- [PROBLEM STATEMENT]
The answer should hold only the lines from the one that contains "brown plate E7:E9" through the last line of the material, repeated exactly, without pictures.

- [INFORMATION PROVIDED]
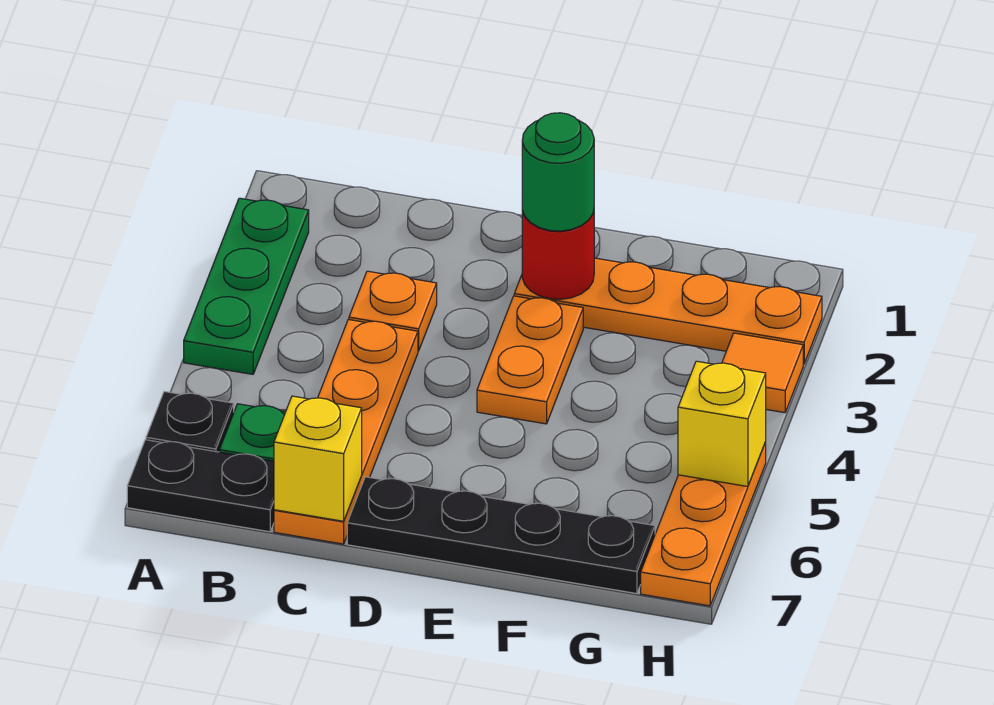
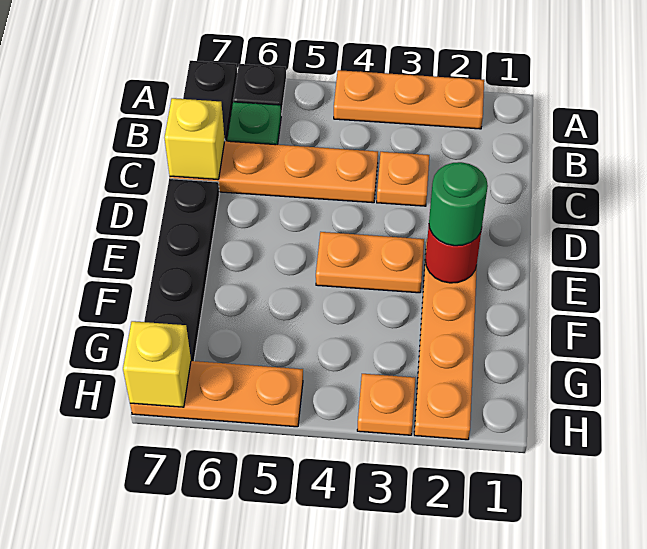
green plate A2:A4 level 1 -> orange plate A2:A4 level 1
orange tile H3 level 1 -> orange plate H3 level 1
yellow brick H5 level 2 -> yellow brick H7 level 2

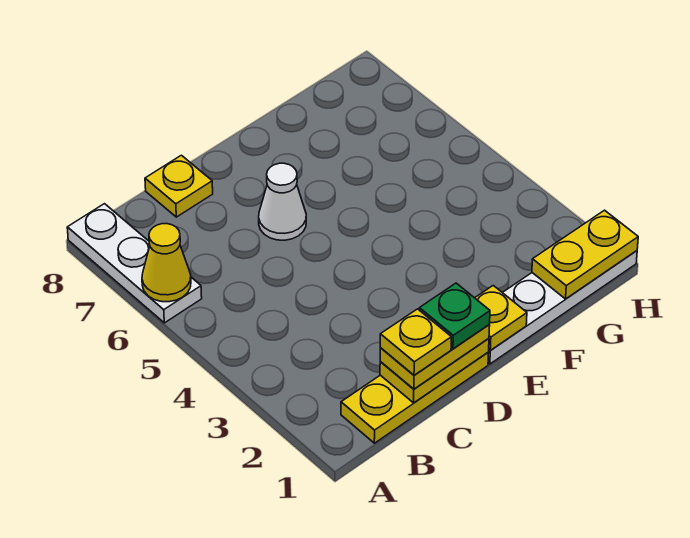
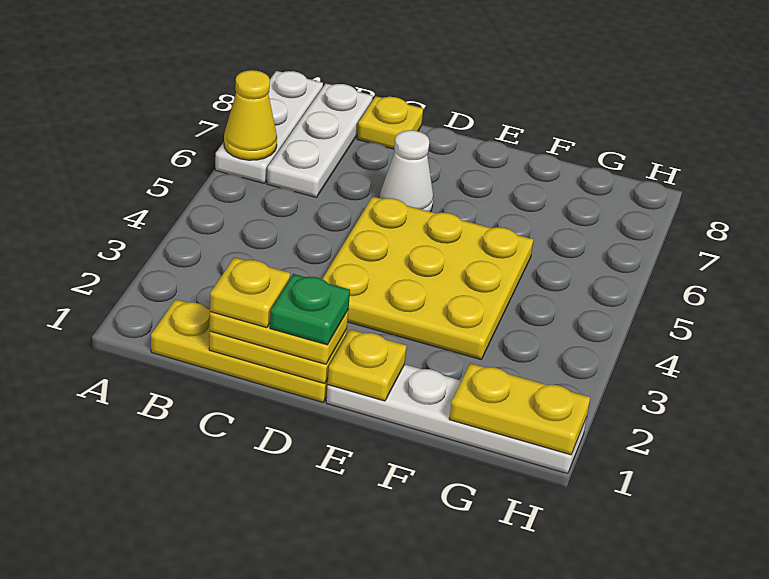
none -> white plate B6:B8 level 1
none -> yellow plate D3:F5 level 1

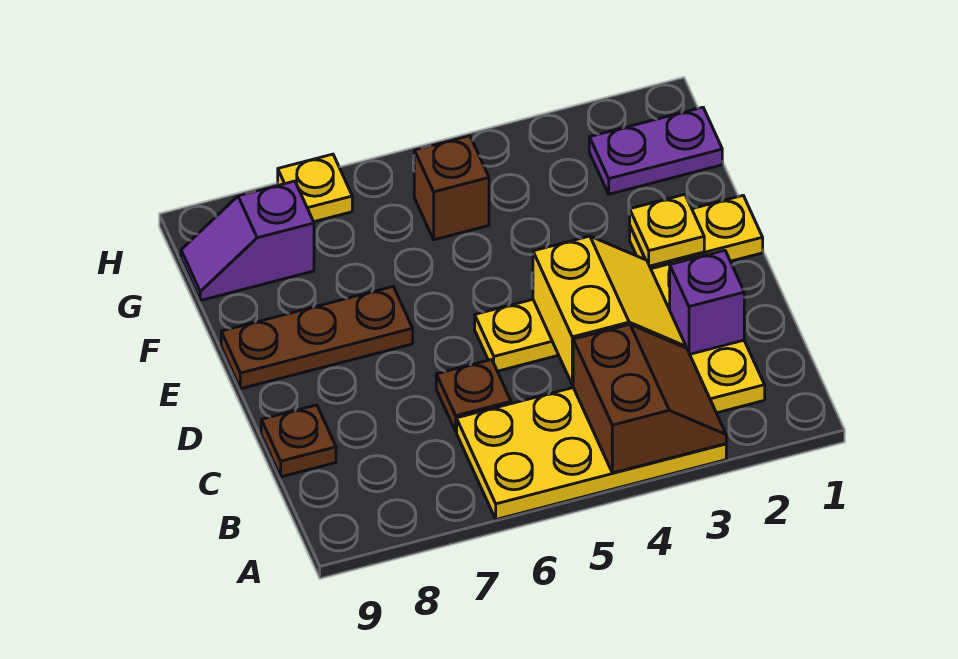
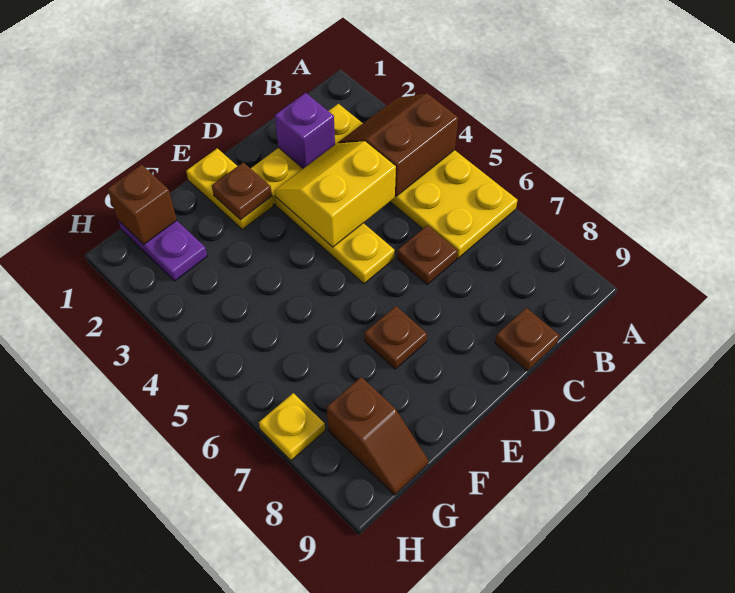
yellow plate E2 level 2 -> brown plate E2 level 2
brown plate E7:E9 level 1 -> brown plate E7 level 1
brown brick G5 level 1 -> brown brick G1 level 2
purple slope G8:G9 level 1 top 8 -> brown slope G8:G9 level 1 top 8

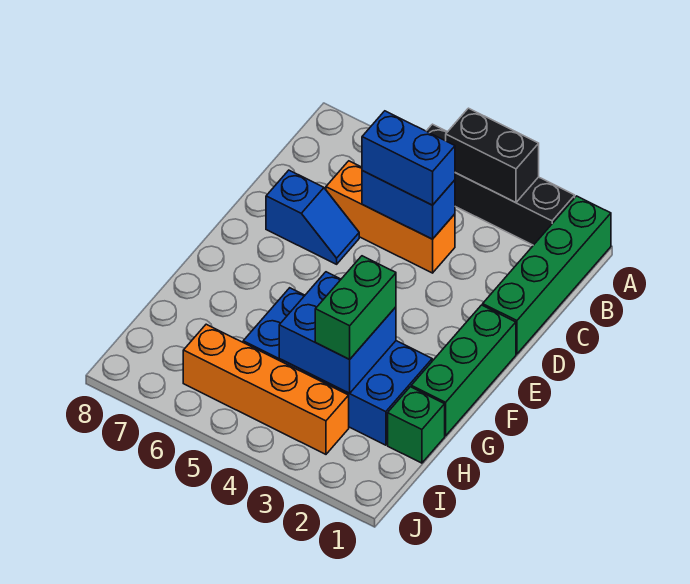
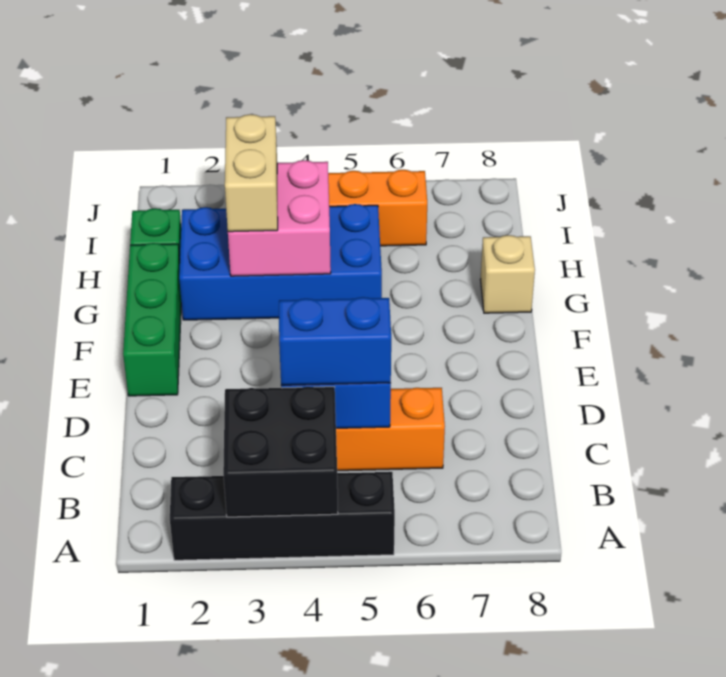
green brick A1:D1 level 1 -> none
black brick A3:A4 level 2 -> black brick A3:B4 level 2
blue slope D6:D7 level 1 top 7 -> none
blue brick G3:H4 level 2 -> pink brick G3:H4 level 2
green brick G3:H3 level 3 -> tan brick G3:H3 level 3
none -> tan brick G8 level 1

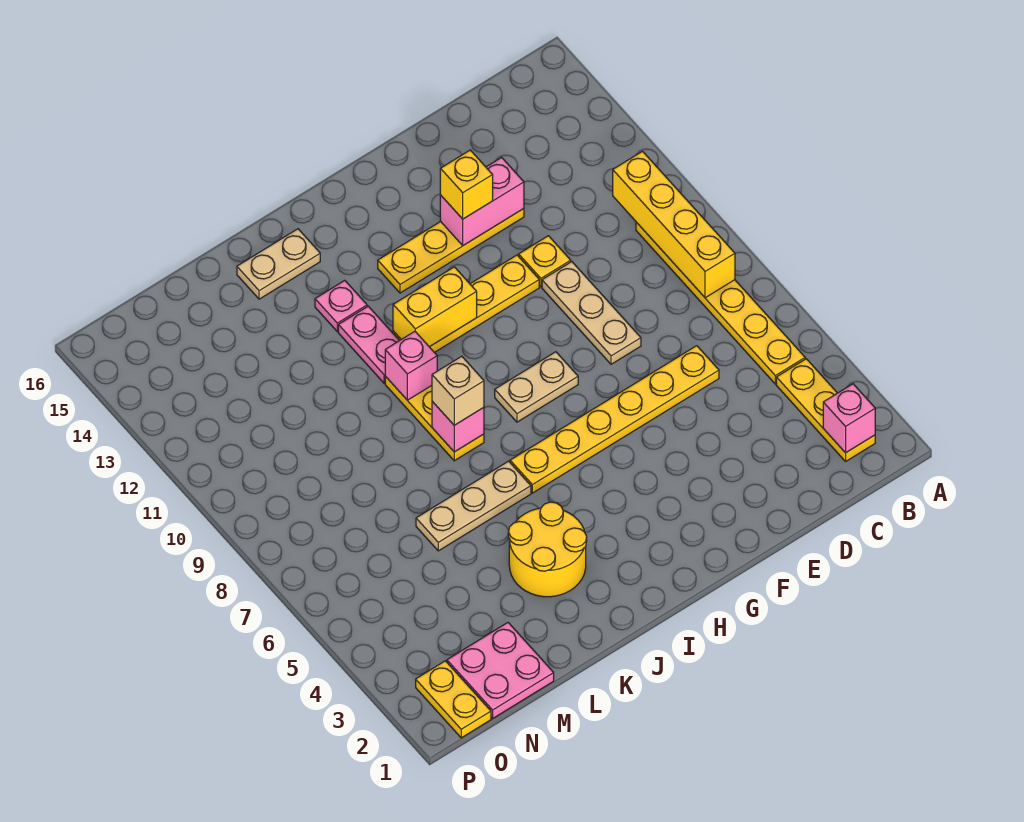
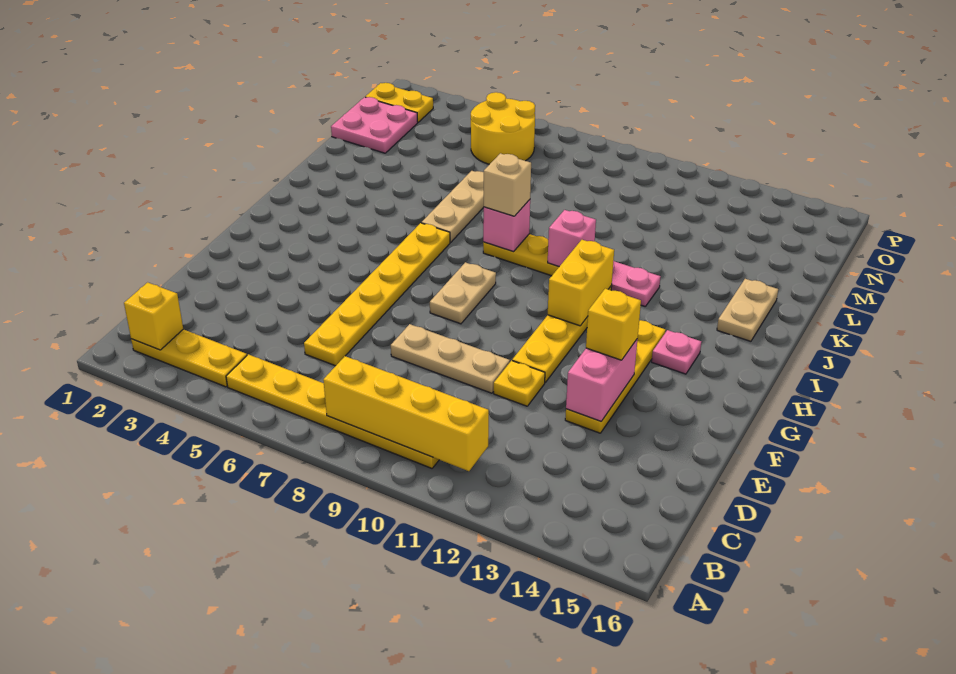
pink brick B2 level 2 -> yellow brick B2 level 2
yellow round brick J3:K4 level 1 -> yellow round brick N5:O6 level 1
pink plate J13 level 1 -> pink plate H14 level 1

- [RESPONSE TO THE TASK]
brown plate E7:E9 level 1 -> brown plate E7 level 1
brown brick G5 level 1 -> brown brick G1 level 2
purple slope G8:G9 level 1 top 8 -> brown slope G8:G9 level 1 top 8

green brick A1:D1 level 1 -> none
black brick A3:A4 level 2 -> black brick A3:B4 level 2
blue slope D6:D7 level 1 top 7 -> none
blue brick G3:H4 level 2 -> pink brick G3:H4 level 2
green brick G3:H3 level 3 -> tan brick G3:H3 level 3
none -> tan brick G8 level 1

pink brick B2 level 2 -> yellow brick B2 level 2
yellow round brick J3:K4 level 1 -> yellow round brick N5:O6 level 1
pink plate J13 level 1 -> pink plate H14 level 1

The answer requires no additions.